▶ _Data for this task_:
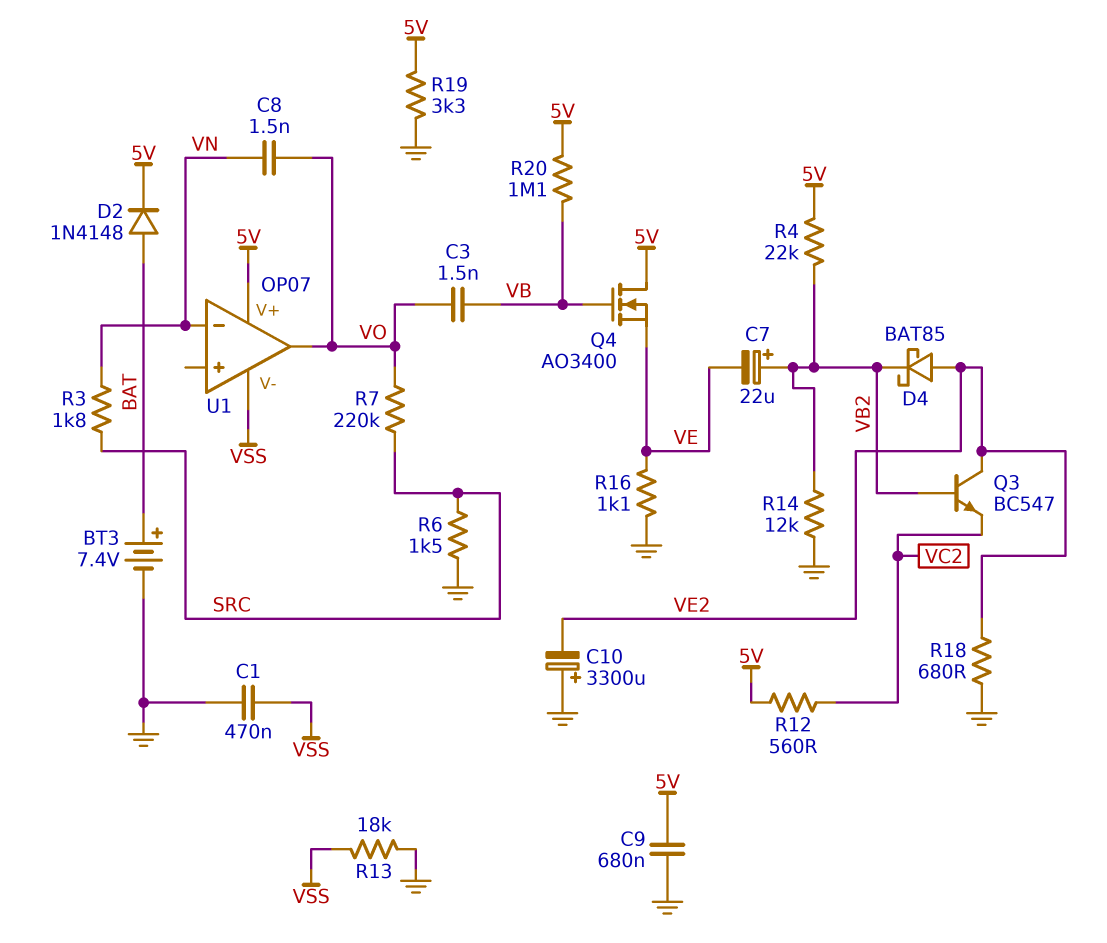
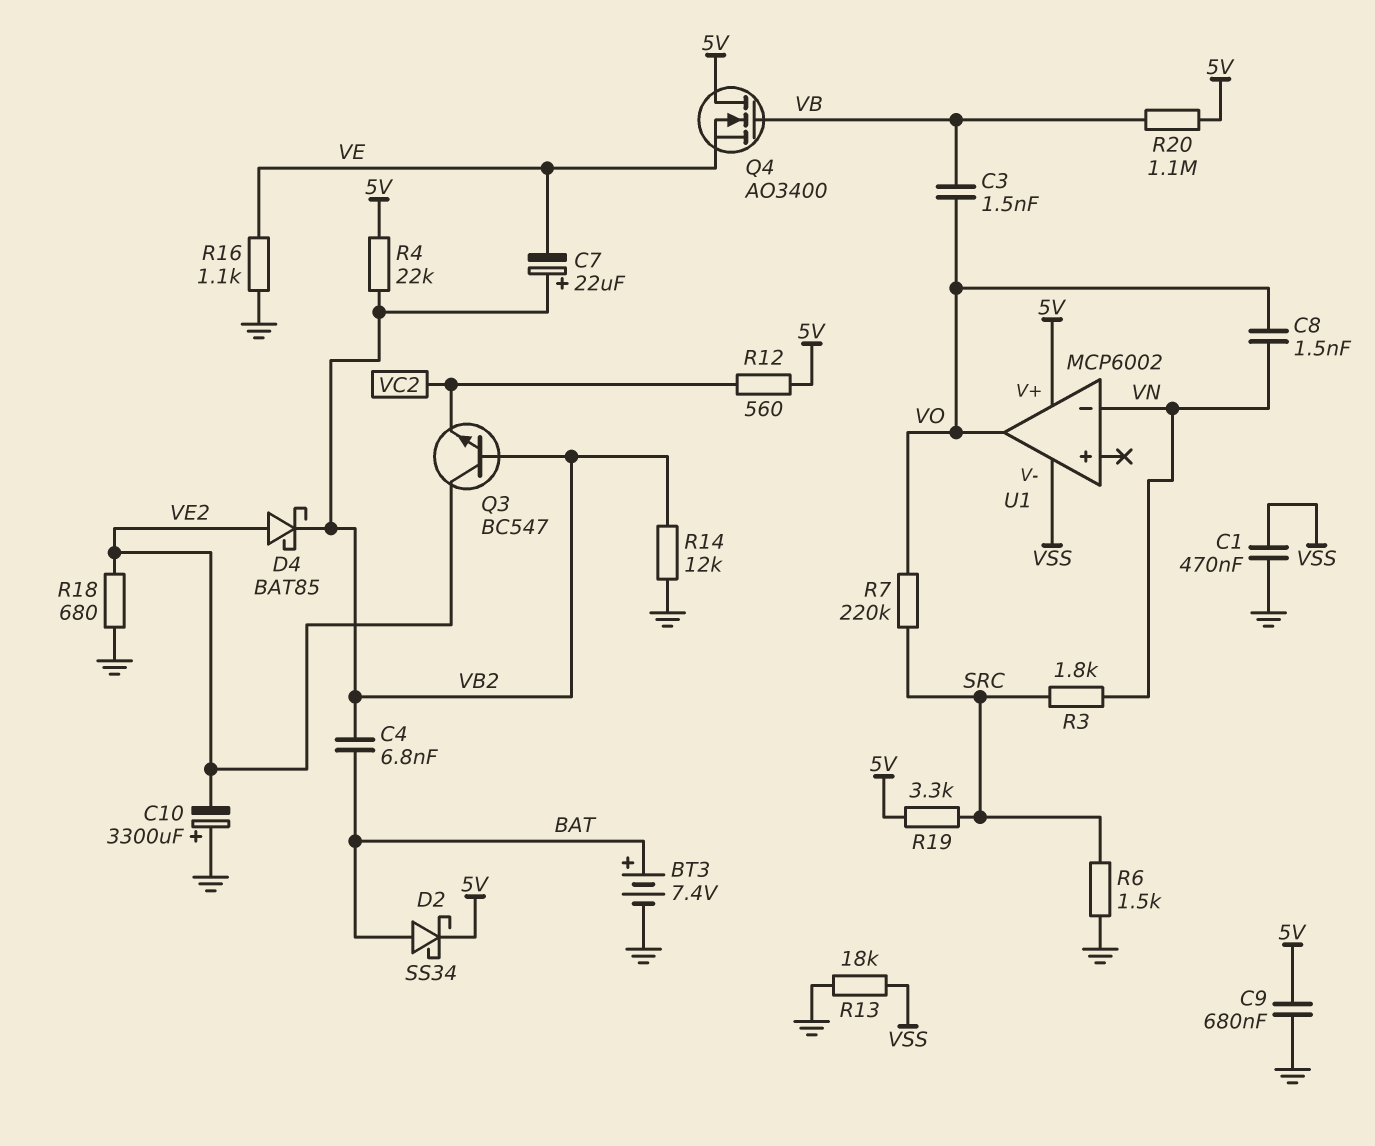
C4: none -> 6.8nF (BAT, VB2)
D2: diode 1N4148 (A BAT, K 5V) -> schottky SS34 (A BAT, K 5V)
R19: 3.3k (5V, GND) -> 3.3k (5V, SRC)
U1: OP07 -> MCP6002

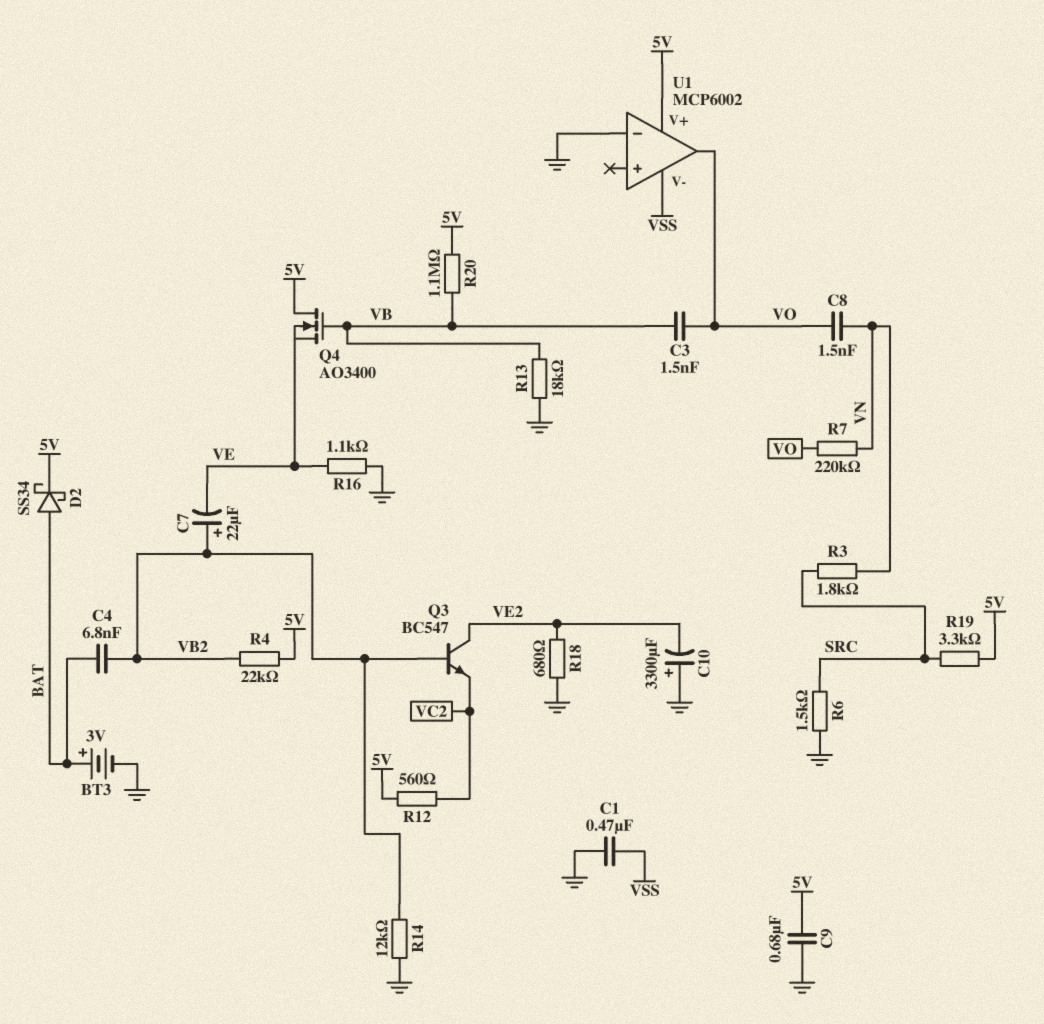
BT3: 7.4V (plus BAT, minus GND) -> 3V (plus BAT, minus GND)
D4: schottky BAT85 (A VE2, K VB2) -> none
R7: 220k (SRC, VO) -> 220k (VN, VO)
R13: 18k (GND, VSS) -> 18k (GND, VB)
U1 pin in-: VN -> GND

▶ _Work instruction_: Beginning with the line that contains "D2: diode 1N4148", print exactly every line through the end of the records, both included. Omit the pictures.

▶ _Exercise answer_:
D2: diode 1N4148 (A BAT, K 5V) -> schottky SS34 (A BAT, K 5V)
R19: 3.3k (5V, GND) -> 3.3k (5V, SRC)
U1: OP07 -> MCP6002

BT3: 7.4V (plus BAT, minus GND) -> 3V (plus BAT, minus GND)
D4: schottky BAT85 (A VE2, K VB2) -> none
R7: 220k (SRC, VO) -> 220k (VN, VO)
R13: 18k (GND, VSS) -> 18k (GND, VB)
U1 pin in-: VN -> GND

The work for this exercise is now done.